● **TASK ITEM**: Restate the listing below word for word; no picture is to be carried over.
[TASK DATA — start]
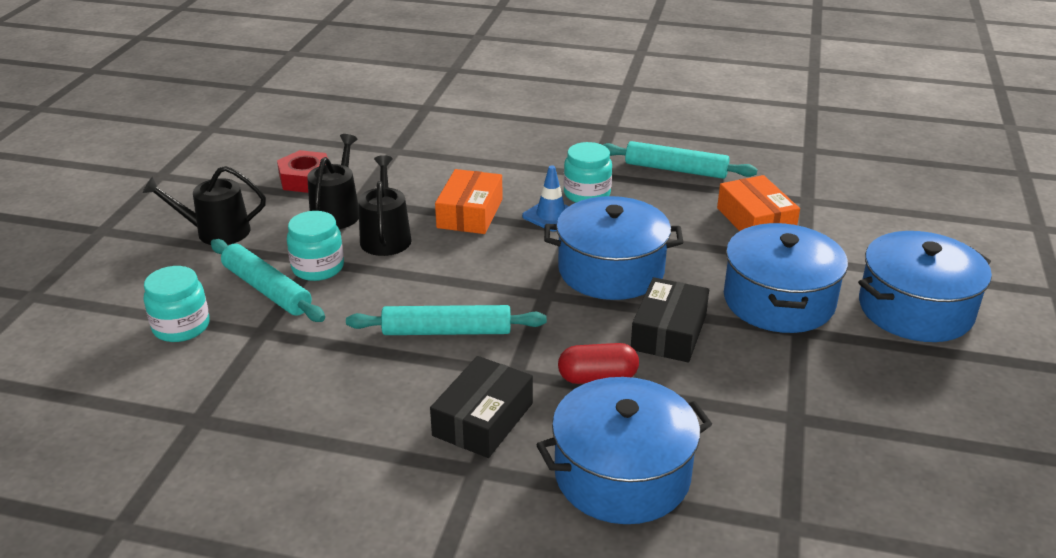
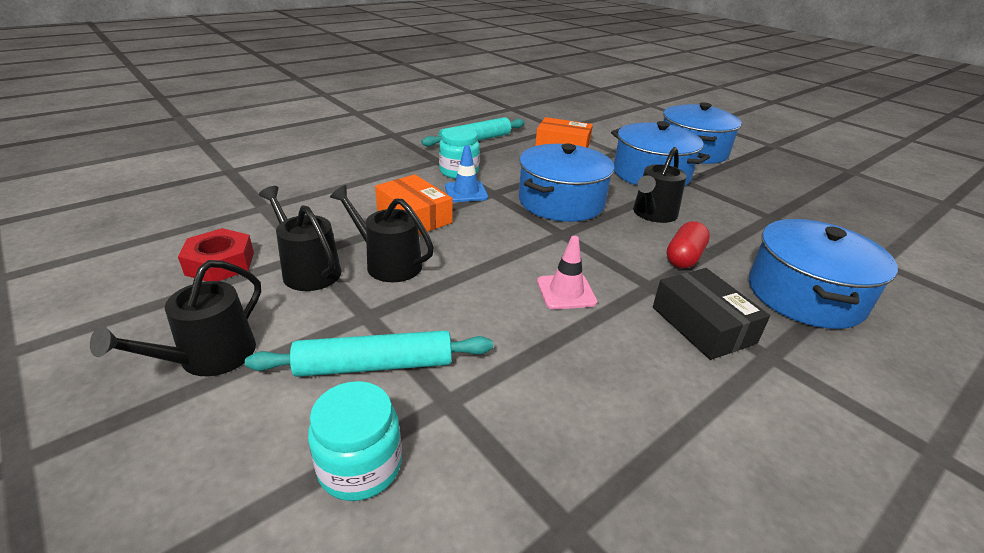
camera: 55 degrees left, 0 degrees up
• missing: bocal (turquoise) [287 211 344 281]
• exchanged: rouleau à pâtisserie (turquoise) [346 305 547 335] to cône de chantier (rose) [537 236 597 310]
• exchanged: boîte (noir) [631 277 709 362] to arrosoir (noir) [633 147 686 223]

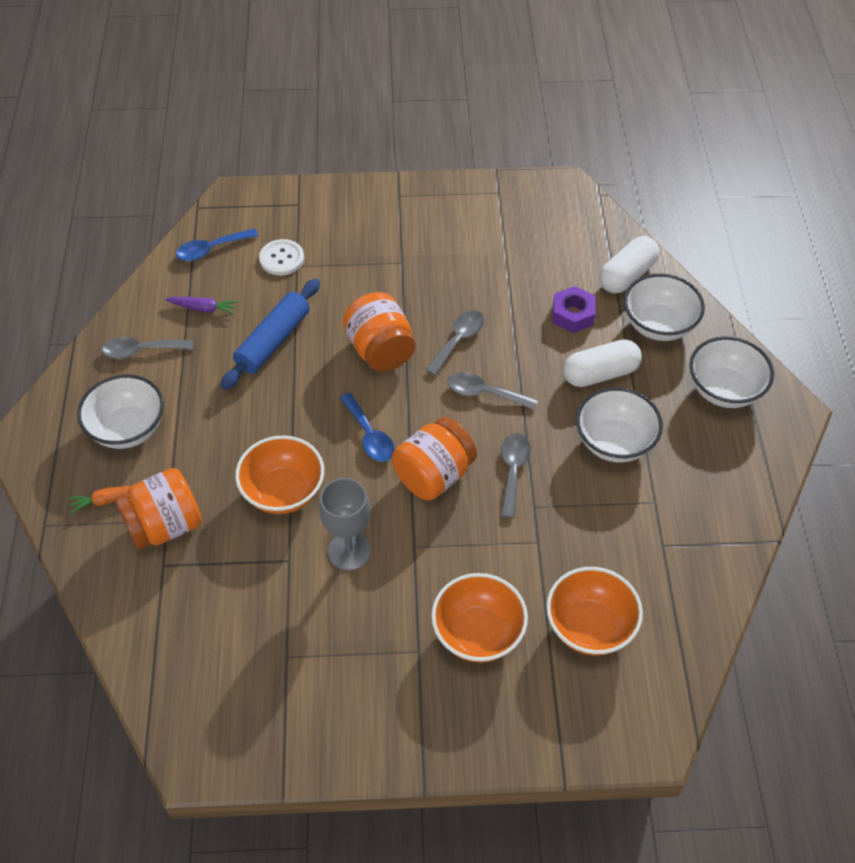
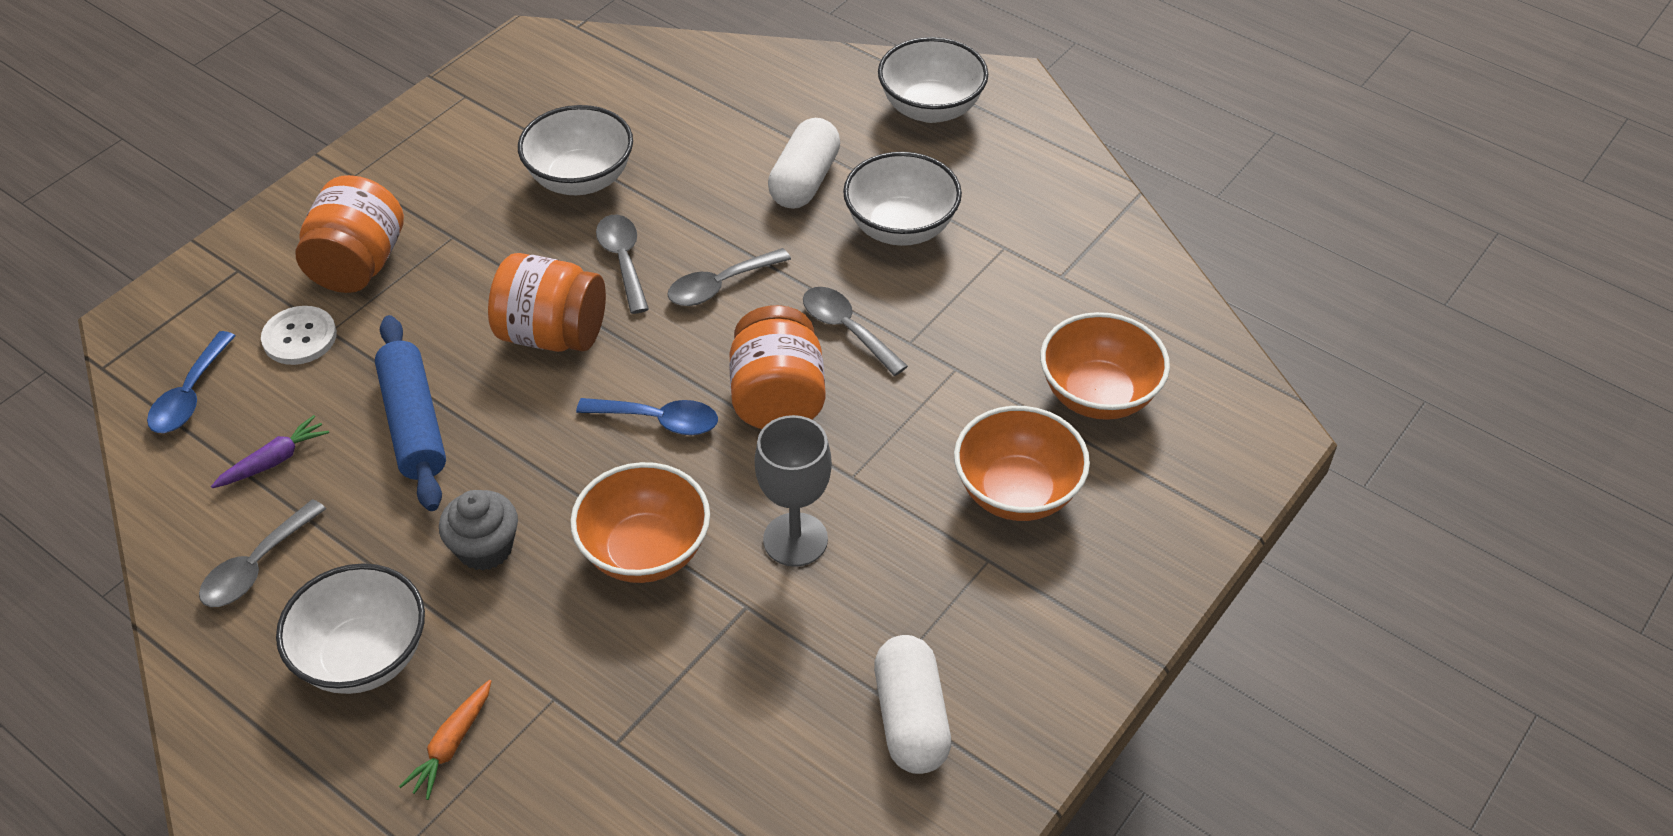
camera: 50 degrees left, 5 degrees down
• relocated: bocal (orange) [115 468 202 550] to [296 175 404 293]
• missing: écrou (violet) [552 286 596 333]
• relocated: gélule (blanc) [599 236 659 293] to [874 635 951 774]
• relocated: bol (blanc) [624 274 705 341] to [518 105 633 195]
• appeared: muffin (gris) [439 490 518 571]

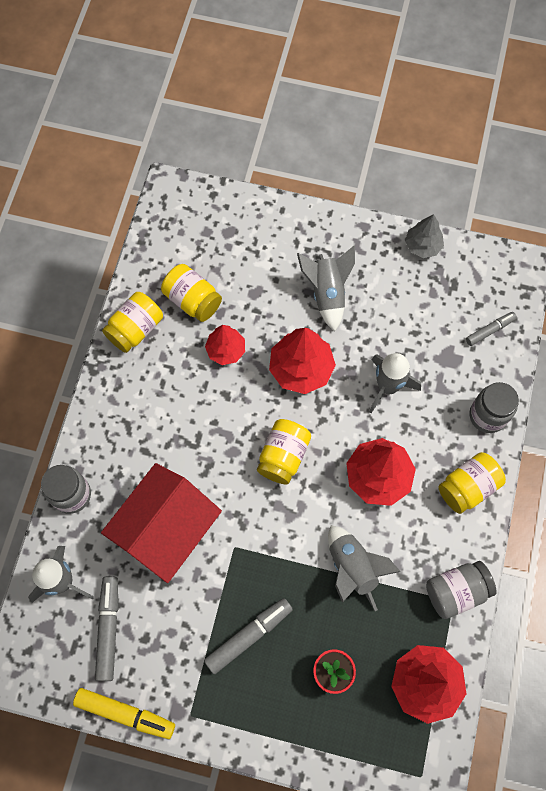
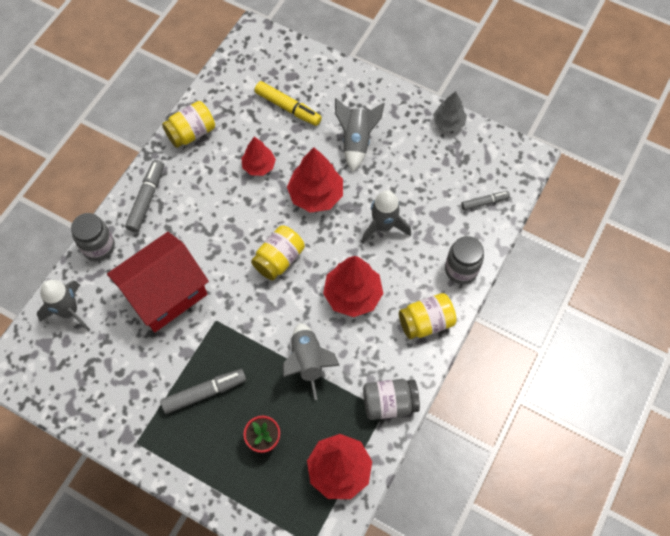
camera: 15 degrees right, 5 degrees down
• relocated: feutre (jaune) [73 688 175 739] to [254 81 322 126]
• relocated: feutre (gris) [95 576 118 681] to [125 160 164 232]
• missing: bocal (jaune) [161 264 222 322]

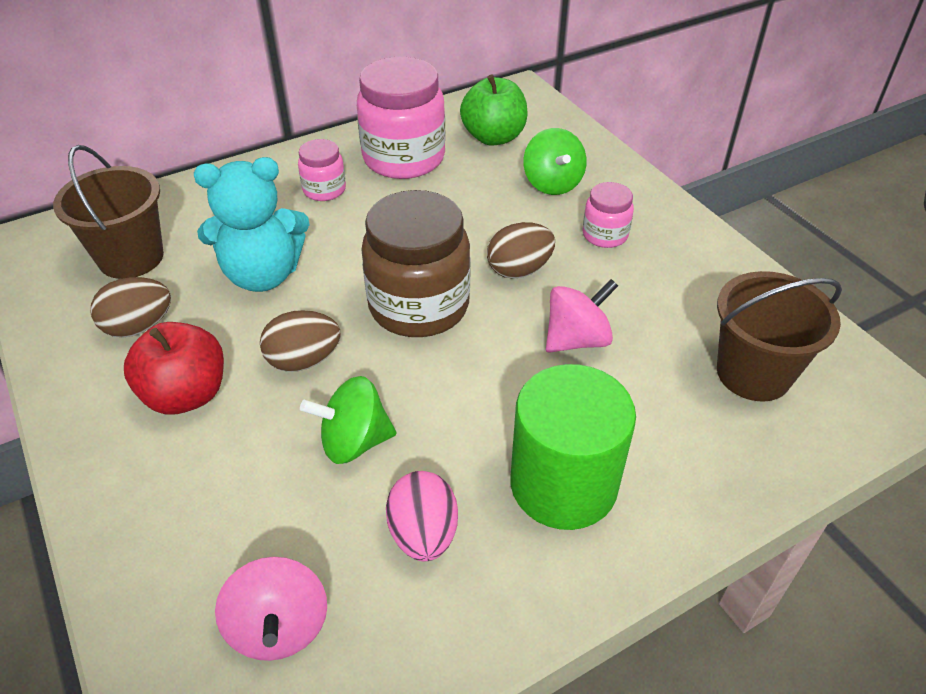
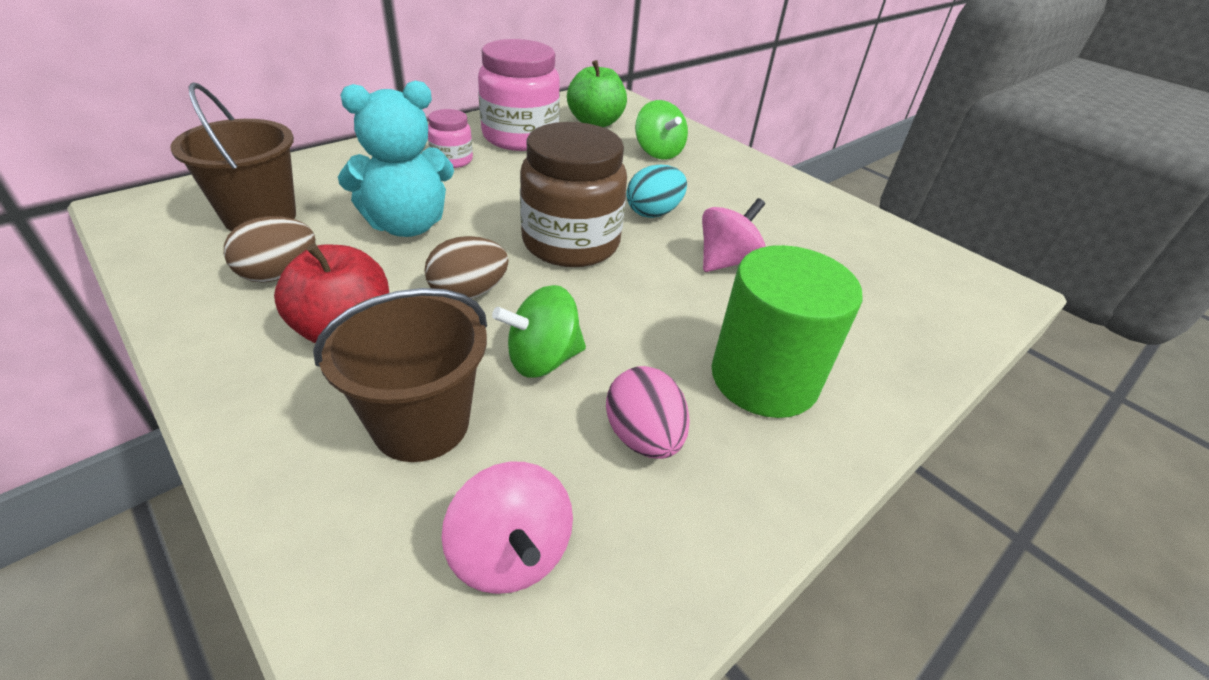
camera: 15 degrees left, 5 degrees down
• colour: œuf (marron) [487 222 555 279] to œuf (turquoise) [626 165 687 218]
• missing: bocal (rose) [583 182 634 248]
• relocated: seau (marron) [717 271 842 401] to [313 288 487 462]

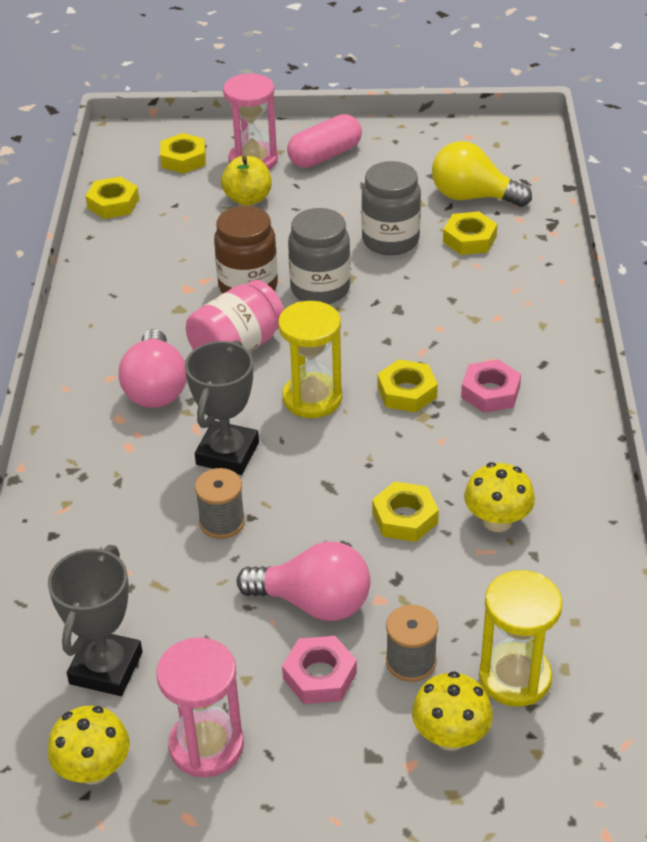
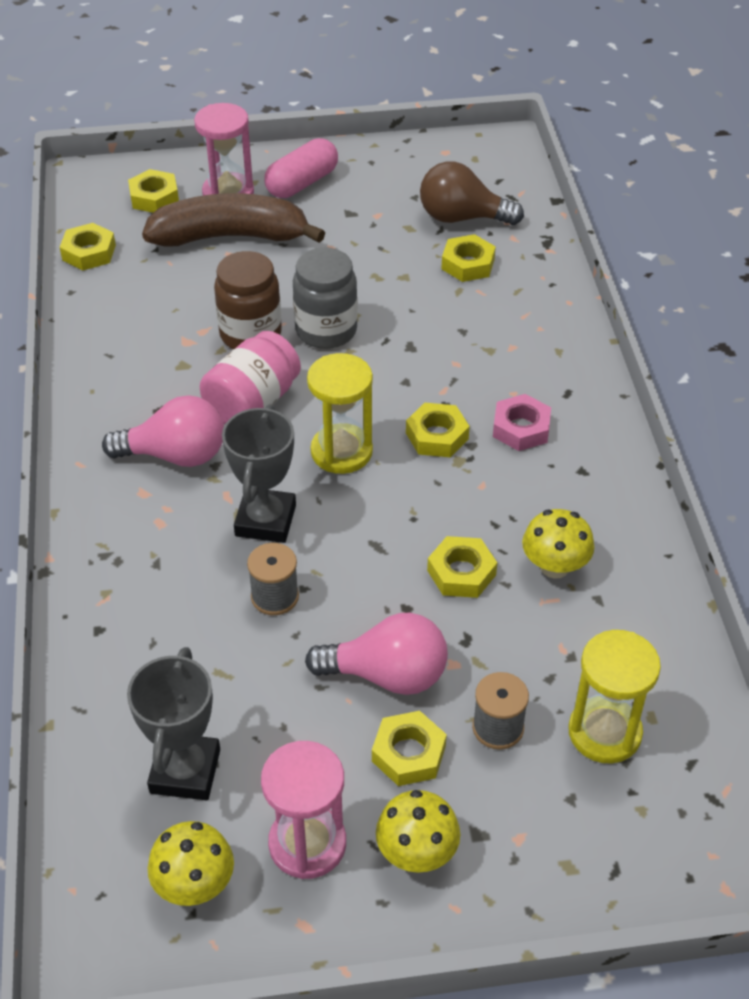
camera: 10 degrees left, 5 degrees up
• spun: ampoule (rose) [119 329 187 408] = [102 396 224 467] 75 degrees counterclockwise
• exchanged: pomme (jaune) [221 156 272 206] to banane (marron) [142 193 325 247]
• colour: écrou (rose) [282 636 357 704] to écrou (jaune) [372 711 447 786]
• missing: bocal (gris) [361 161 421 255]
• relocated: champignon (jaune) [412 671 493 751] to [376 790 460 873]
• colour: ampoule (jaune) [432 141 532 207] to ampoule (marron) [420 161 524 225]

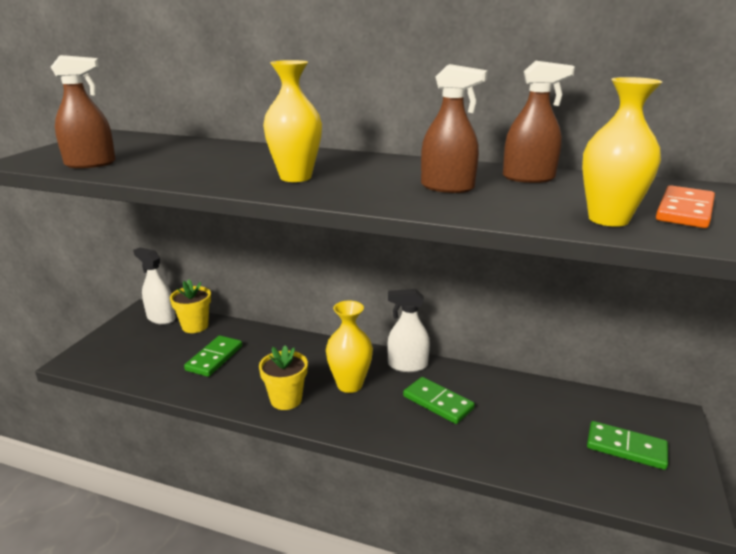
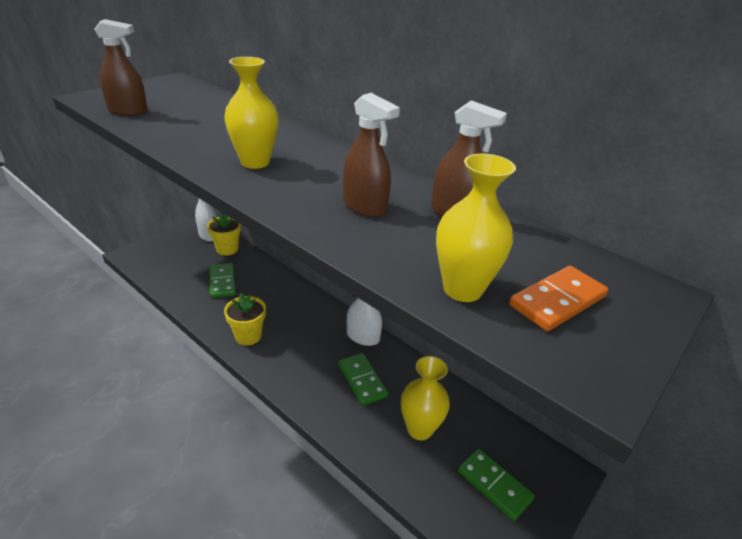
camera: 20 degrees right, 10 degrees up
• spun: domino (vert) [184 335 242 377] = [209 263 236 298] 60 degrees counterclockwise
• relocated: vase (jaune) [326 300 373 393] to [401 356 450 440]

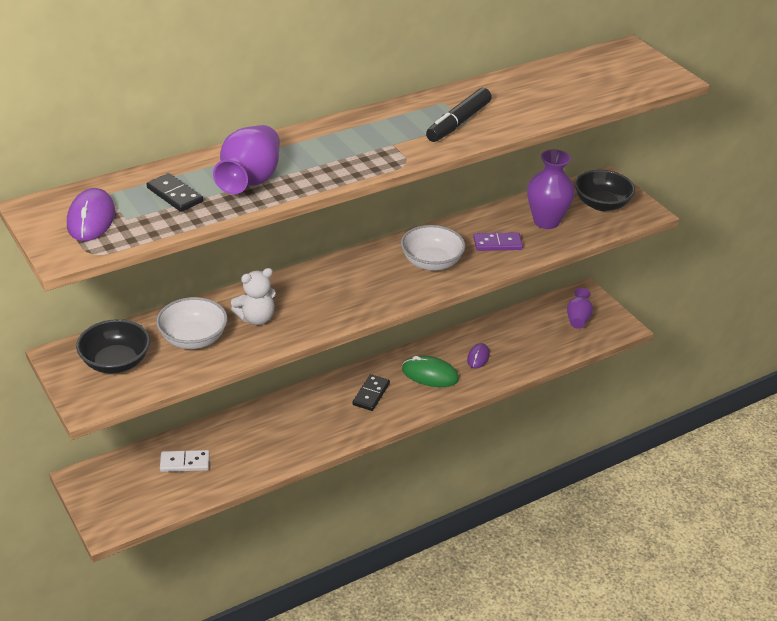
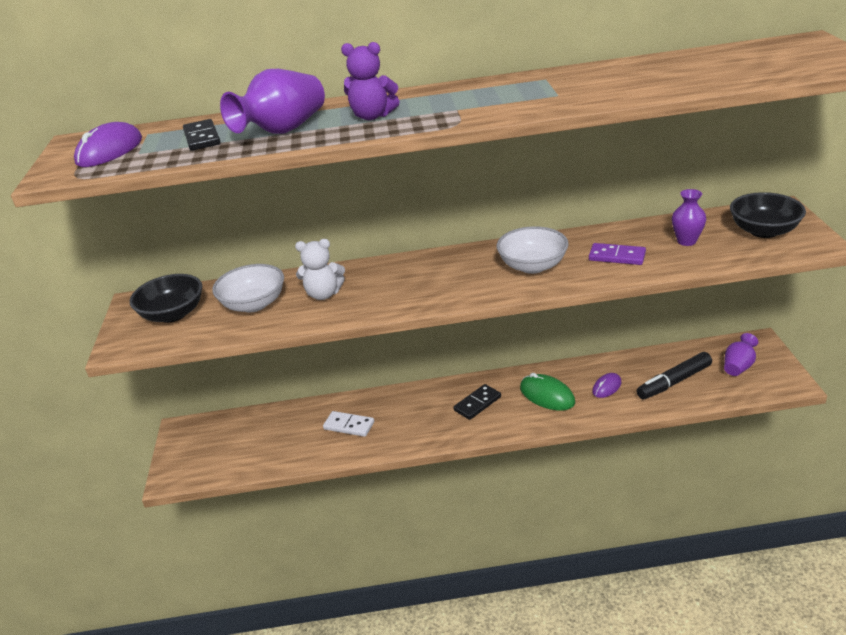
camera: 30 degrees right, 5 degrees down
• relocated: domino (blanc) [160 450 210 472] to [323 411 374 437]
• relocated: feutre (noir) [426 88 492 142] to [636 352 712 399]
• size: vase (violet) [527 149 575 229] = [672 189 706 246] x0.61
• appeared: ours en peluche (violet) [341 42 400 120]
[TASK DATA — finish]
● **EXPECTED ANSWER**:
camera: 55 degrees left, 0 degrees up
• missing: bocal (turquoise) [287 211 344 281]
• exchanged: rouleau à pâtisserie (turquoise) [346 305 547 335] to cône de chantier (rose) [537 236 597 310]
• exchanged: boîte (noir) [631 277 709 362] to arrosoir (noir) [633 147 686 223]

camera: 50 degrees left, 5 degrees down
• relocated: bocal (orange) [115 468 202 550] to [296 175 404 293]
• missing: écrou (violet) [552 286 596 333]
• relocated: gélule (blanc) [599 236 659 293] to [874 635 951 774]
• relocated: bol (blanc) [624 274 705 341] to [518 105 633 195]
• appeared: muffin (gris) [439 490 518 571]

camera: 15 degrees right, 5 degrees down
• relocated: feutre (jaune) [73 688 175 739] to [254 81 322 126]
• relocated: feutre (gris) [95 576 118 681] to [125 160 164 232]
• missing: bocal (jaune) [161 264 222 322]

camera: 15 degrees left, 5 degrees down
• colour: œuf (marron) [487 222 555 279] to œuf (turquoise) [626 165 687 218]
• missing: bocal (rose) [583 182 634 248]
• relocated: seau (marron) [717 271 842 401] to [313 288 487 462]

camera: 10 degrees left, 5 degrees up
• spun: ampoule (rose) [119 329 187 408] = [102 396 224 467] 75 degrees counterclockwise
• exchanged: pomme (jaune) [221 156 272 206] to banane (marron) [142 193 325 247]
• colour: écrou (rose) [282 636 357 704] to écrou (jaune) [372 711 447 786]
• missing: bocal (gris) [361 161 421 255]
• relocated: champignon (jaune) [412 671 493 751] to [376 790 460 873]
• colour: ampoule (jaune) [432 141 532 207] to ampoule (marron) [420 161 524 225]

camera: 20 degrees right, 10 degrees up
• spun: domino (vert) [184 335 242 377] = [209 263 236 298] 60 degrees counterclockwise
• relocated: vase (jaune) [326 300 373 393] to [401 356 450 440]

camera: 30 degrees right, 5 degrees down
• relocated: domino (blanc) [160 450 210 472] to [323 411 374 437]
• relocated: feutre (noir) [426 88 492 142] to [636 352 712 399]
• size: vase (violet) [527 149 575 229] = [672 189 706 246] x0.61
• appeared: ours en peluche (violet) [341 42 400 120]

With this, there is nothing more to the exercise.